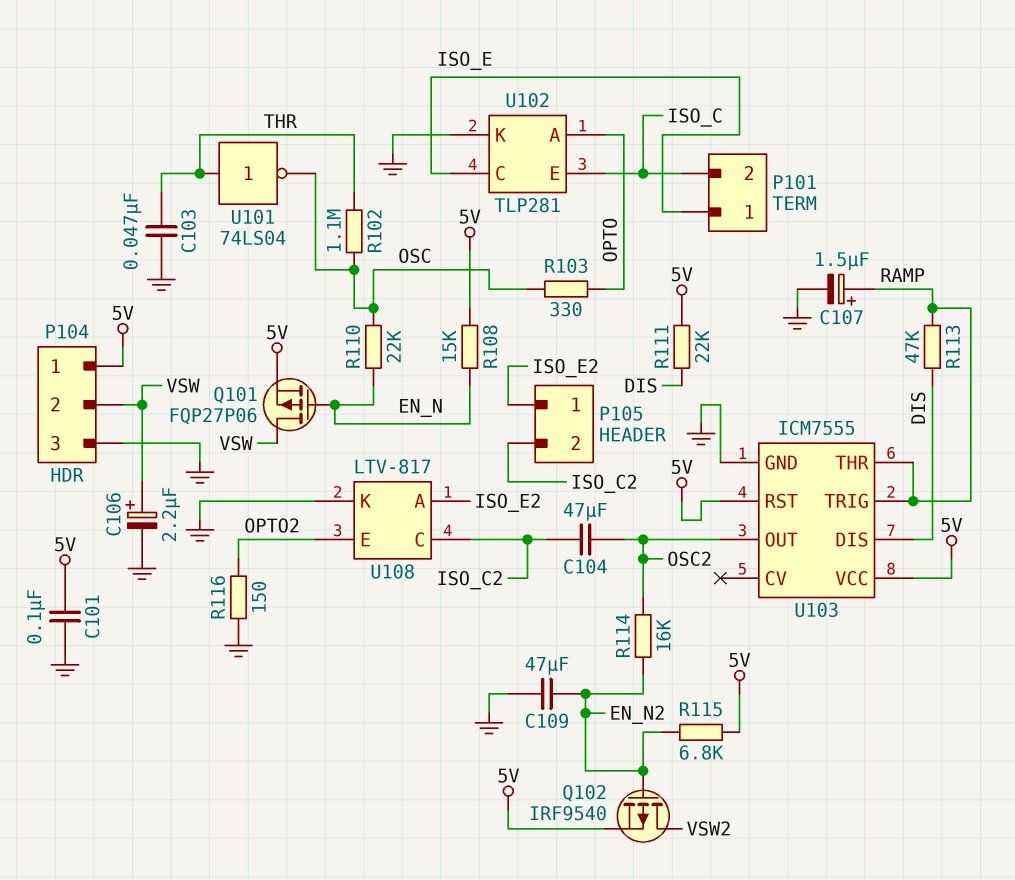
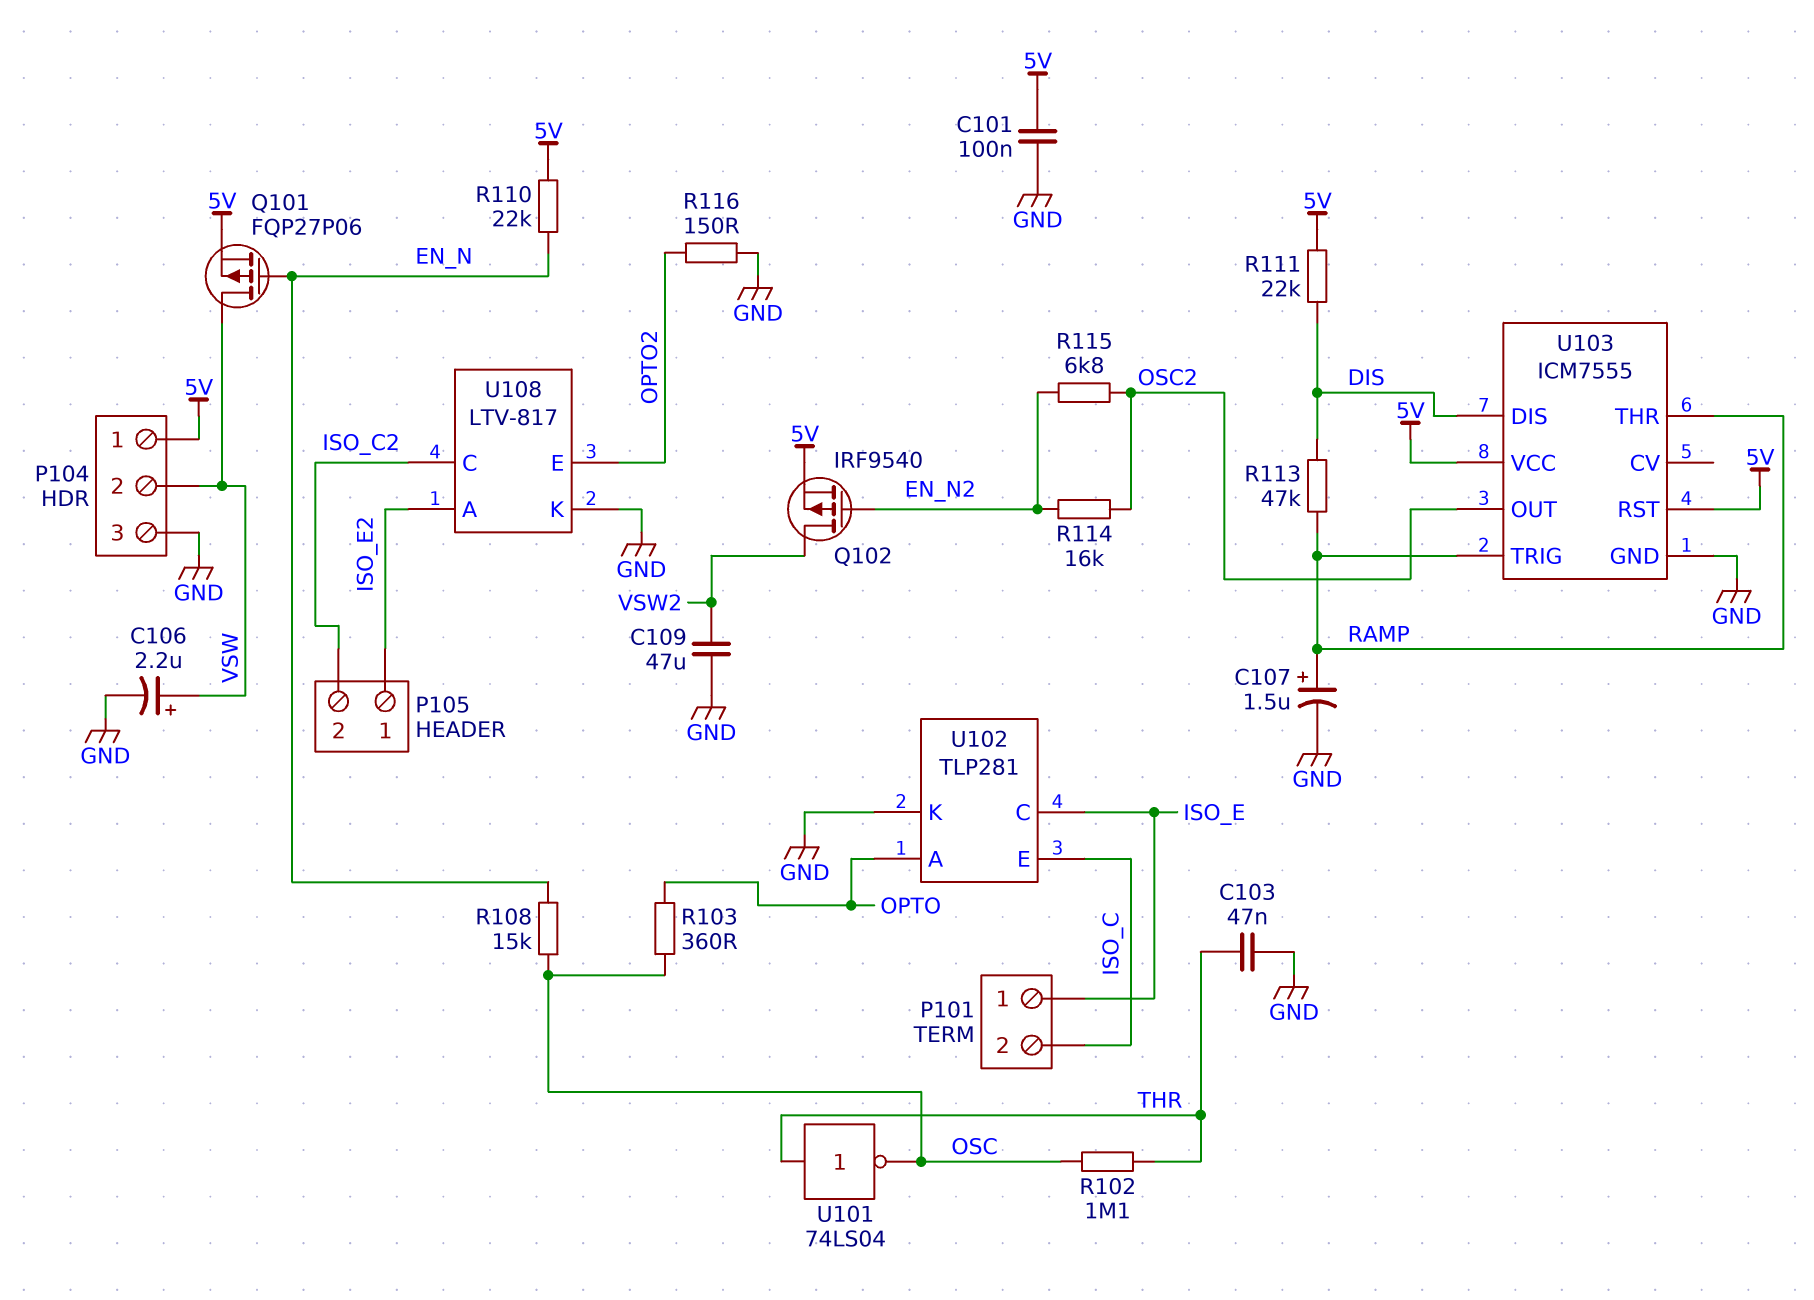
C104: 47uF (ISO_C2, OSC2) -> none
C109: 47uF (EN_N2, GND) -> 47uF (GND, VSW2)
R103: 330 (OPTO, OSC) -> 360 (OPTO, OSC)
R108: 15k (5V, EN_N) -> 15k (EN_N, OSC)
R110: 22k (EN_N, OSC) -> 22k (5V, EN_N)
R115: 6.8k (5V, EN_N2) -> 6.8k (EN_N2, OSC2)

◆ Directions ◆
Repeat nothing before the line containing "C109: 47uF (EN_N2, GND) -> 47uF (GND, VSW2)"; repeat that line and every later line of the listing exactly.

◆ Your response ◆
C109: 47uF (EN_N2, GND) -> 47uF (GND, VSW2)
R103: 330 (OPTO, OSC) -> 360 (OPTO, OSC)
R108: 15k (5V, EN_N) -> 15k (EN_N, OSC)
R110: 22k (EN_N, OSC) -> 22k (5V, EN_N)
R115: 6.8k (5V, EN_N2) -> 6.8k (EN_N2, OSC2)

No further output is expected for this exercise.